Your task: Count the lines in the entries below that contain the word "world" and reply with that number alone.

▶

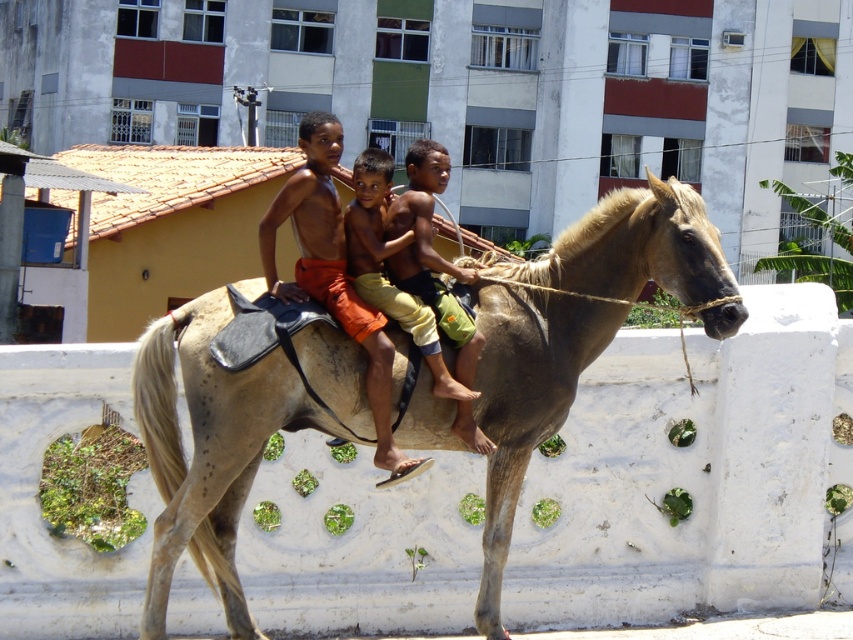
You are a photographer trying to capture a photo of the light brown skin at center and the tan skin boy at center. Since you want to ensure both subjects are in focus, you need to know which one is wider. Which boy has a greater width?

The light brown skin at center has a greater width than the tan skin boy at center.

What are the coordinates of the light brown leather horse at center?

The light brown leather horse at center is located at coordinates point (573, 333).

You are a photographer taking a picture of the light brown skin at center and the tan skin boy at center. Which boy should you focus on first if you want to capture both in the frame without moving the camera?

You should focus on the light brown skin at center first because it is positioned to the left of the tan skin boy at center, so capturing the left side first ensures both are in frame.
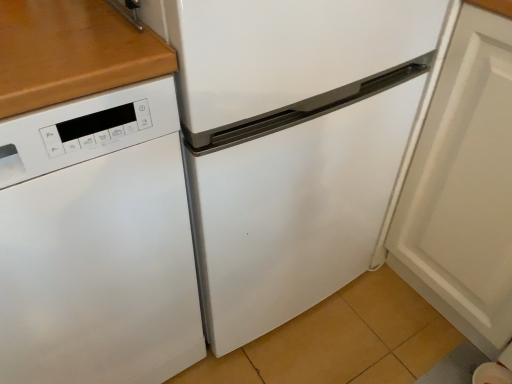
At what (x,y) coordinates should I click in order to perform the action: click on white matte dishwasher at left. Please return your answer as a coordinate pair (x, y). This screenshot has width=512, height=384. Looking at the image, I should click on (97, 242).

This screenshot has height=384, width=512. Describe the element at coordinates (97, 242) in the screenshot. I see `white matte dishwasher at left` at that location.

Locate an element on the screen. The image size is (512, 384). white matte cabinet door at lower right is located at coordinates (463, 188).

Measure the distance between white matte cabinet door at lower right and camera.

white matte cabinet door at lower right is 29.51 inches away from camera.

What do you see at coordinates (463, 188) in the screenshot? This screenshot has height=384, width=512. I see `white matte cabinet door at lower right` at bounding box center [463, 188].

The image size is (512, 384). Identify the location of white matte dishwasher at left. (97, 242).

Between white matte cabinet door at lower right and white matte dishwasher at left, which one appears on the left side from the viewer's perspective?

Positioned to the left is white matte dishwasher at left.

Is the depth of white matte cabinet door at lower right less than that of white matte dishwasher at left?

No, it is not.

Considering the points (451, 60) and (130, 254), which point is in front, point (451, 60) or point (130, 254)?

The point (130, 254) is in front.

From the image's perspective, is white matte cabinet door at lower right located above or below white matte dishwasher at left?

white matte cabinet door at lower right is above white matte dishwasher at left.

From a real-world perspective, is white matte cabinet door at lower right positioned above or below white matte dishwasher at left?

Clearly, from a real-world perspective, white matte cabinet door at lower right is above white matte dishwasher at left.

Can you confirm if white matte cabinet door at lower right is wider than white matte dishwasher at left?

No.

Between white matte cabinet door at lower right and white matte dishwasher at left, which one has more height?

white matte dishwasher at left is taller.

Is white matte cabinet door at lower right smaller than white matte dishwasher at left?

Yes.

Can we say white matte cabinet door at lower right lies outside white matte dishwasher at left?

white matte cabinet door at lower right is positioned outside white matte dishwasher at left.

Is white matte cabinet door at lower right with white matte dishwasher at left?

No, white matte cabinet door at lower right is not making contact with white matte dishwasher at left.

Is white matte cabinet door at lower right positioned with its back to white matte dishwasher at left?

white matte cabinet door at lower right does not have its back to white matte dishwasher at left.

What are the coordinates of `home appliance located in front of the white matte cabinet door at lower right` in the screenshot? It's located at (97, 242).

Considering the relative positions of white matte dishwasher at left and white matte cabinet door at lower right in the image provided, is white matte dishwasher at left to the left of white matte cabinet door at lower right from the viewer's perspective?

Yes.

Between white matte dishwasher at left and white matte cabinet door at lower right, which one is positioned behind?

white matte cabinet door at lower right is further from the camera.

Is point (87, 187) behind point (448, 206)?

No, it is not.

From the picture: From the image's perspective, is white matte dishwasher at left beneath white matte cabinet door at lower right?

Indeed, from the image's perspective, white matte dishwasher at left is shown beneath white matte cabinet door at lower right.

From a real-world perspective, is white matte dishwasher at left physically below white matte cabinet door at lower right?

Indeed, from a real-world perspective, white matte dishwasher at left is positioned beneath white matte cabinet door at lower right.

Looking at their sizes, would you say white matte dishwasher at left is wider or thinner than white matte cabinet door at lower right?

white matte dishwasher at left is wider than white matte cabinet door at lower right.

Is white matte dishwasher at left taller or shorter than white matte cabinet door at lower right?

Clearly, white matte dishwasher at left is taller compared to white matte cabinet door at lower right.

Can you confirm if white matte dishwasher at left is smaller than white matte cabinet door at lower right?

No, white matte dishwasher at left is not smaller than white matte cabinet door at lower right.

◀

Correct result: 4